***** Listed entries

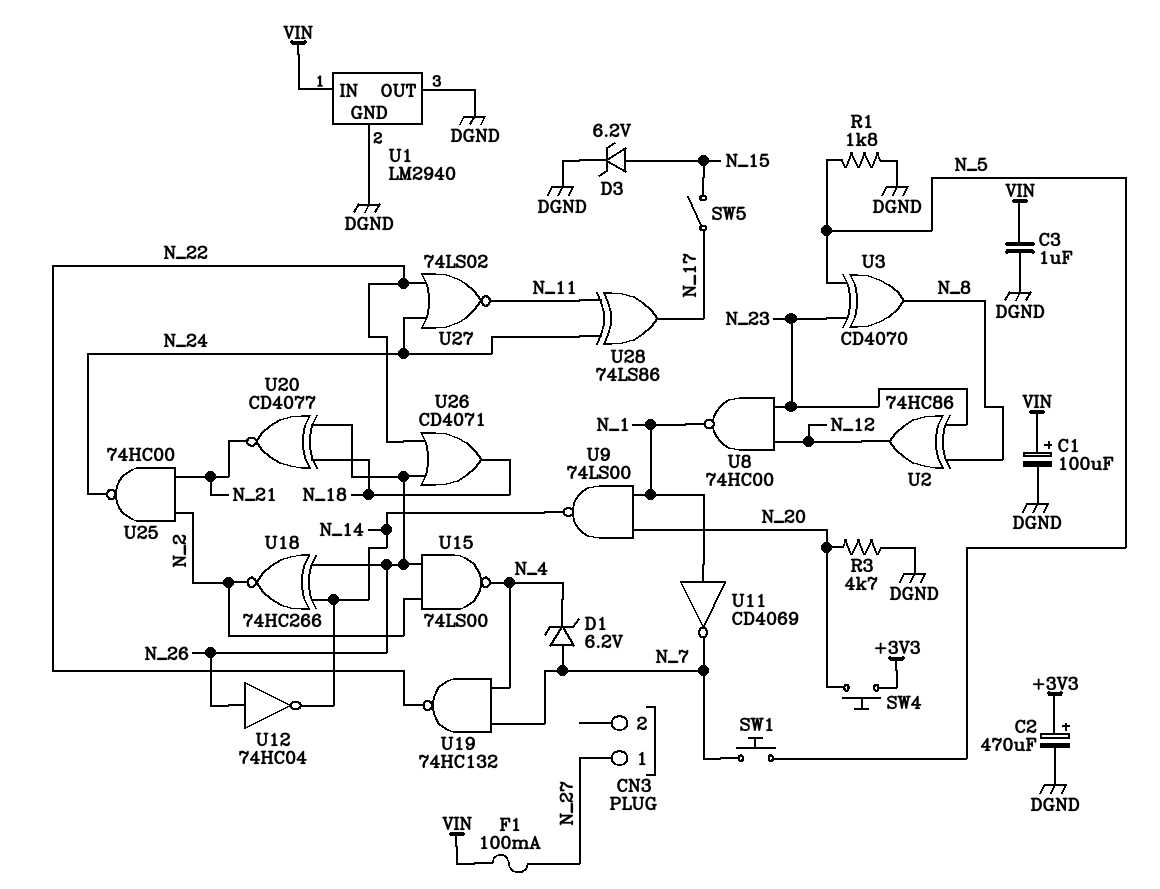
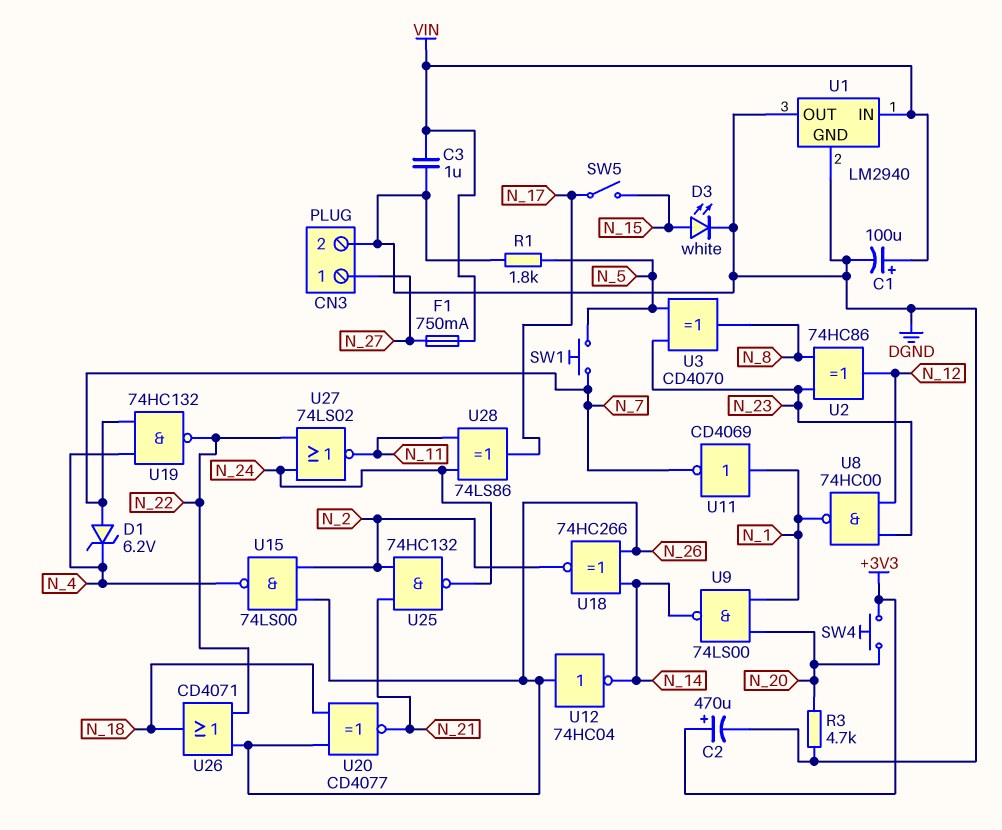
CN3 pin 2: none -> DGND
D3: zener 6.2V (A N_15, K DGND) -> LED white (A N_15, K DGND)
F1: 100mA (N_27, VIN) -> 750mA (N_27, VIN)
U25: NAND 74HC00 (in N_2, in N_21, out N_24) -> NAND 74HC132 (in N_2, in N_21, out N_24)

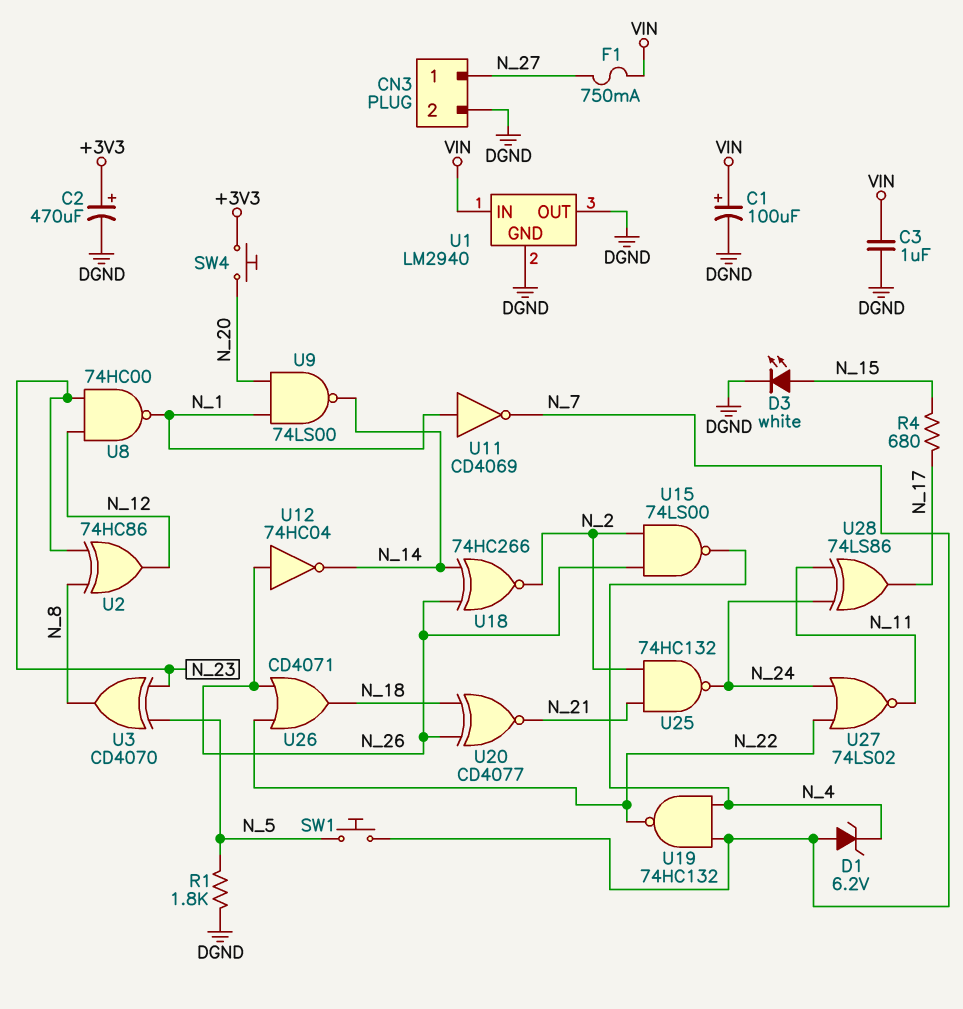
R3: 4.7k (DGND, N_20) -> none
R4: none -> 680 (N_15, N_17)
SW5: switch (N_15, N_17) -> none

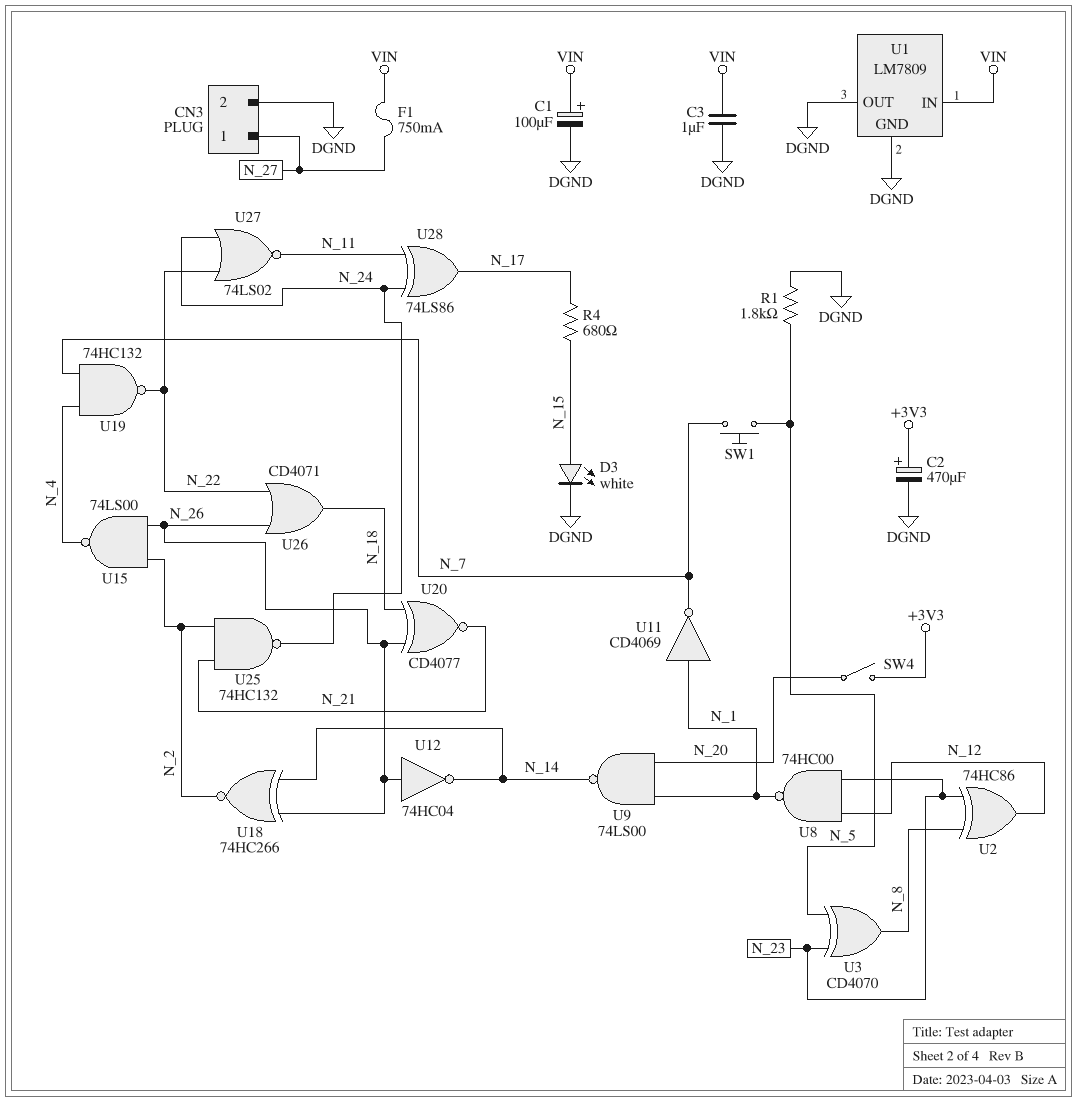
D1: zener 6.2V (A N_7, K N_4) -> none
SW4: button (+3V3, N_20) -> switch (+3V3, N_20)
U1: LM2940 -> LM7809

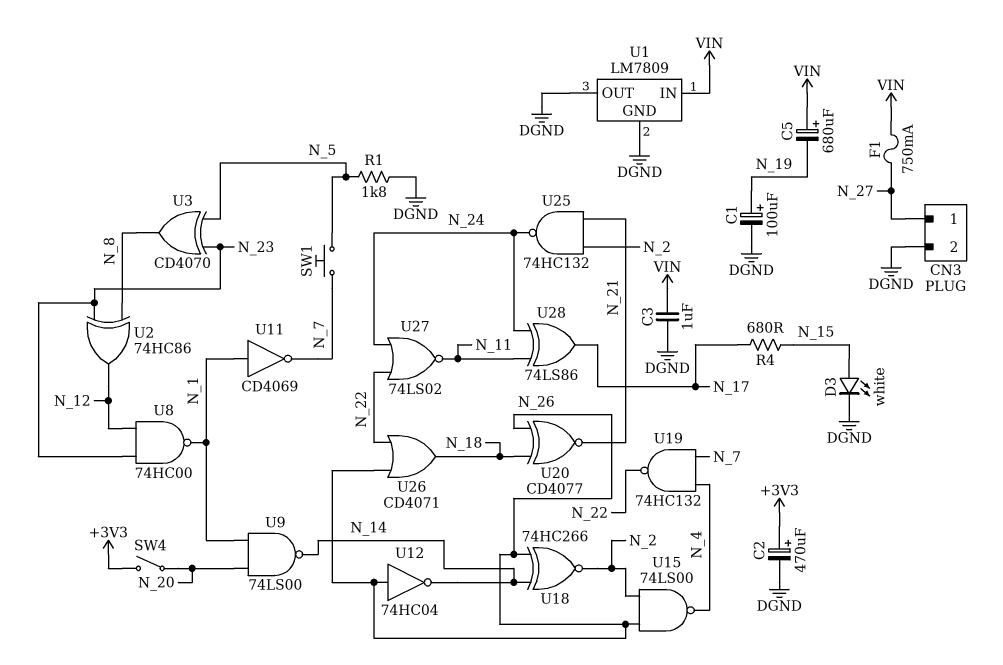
C1: 100uF (plus VIN, minus DGND) -> 100uF (plus N_19, minus DGND)
C5: none -> 680uF (plus VIN, minus N_19)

**********

Activity.
In the entries above, find the line containing "U1: LM2940 -> LM7809", then please retype it and every line after it through the last, exactly as written, omitting pictures.

The completed task.
U1: LM2940 -> LM7809

C1: 100uF (plus VIN, minus DGND) -> 100uF (plus N_19, minus DGND)
C5: none -> 680uF (plus VIN, minus N_19)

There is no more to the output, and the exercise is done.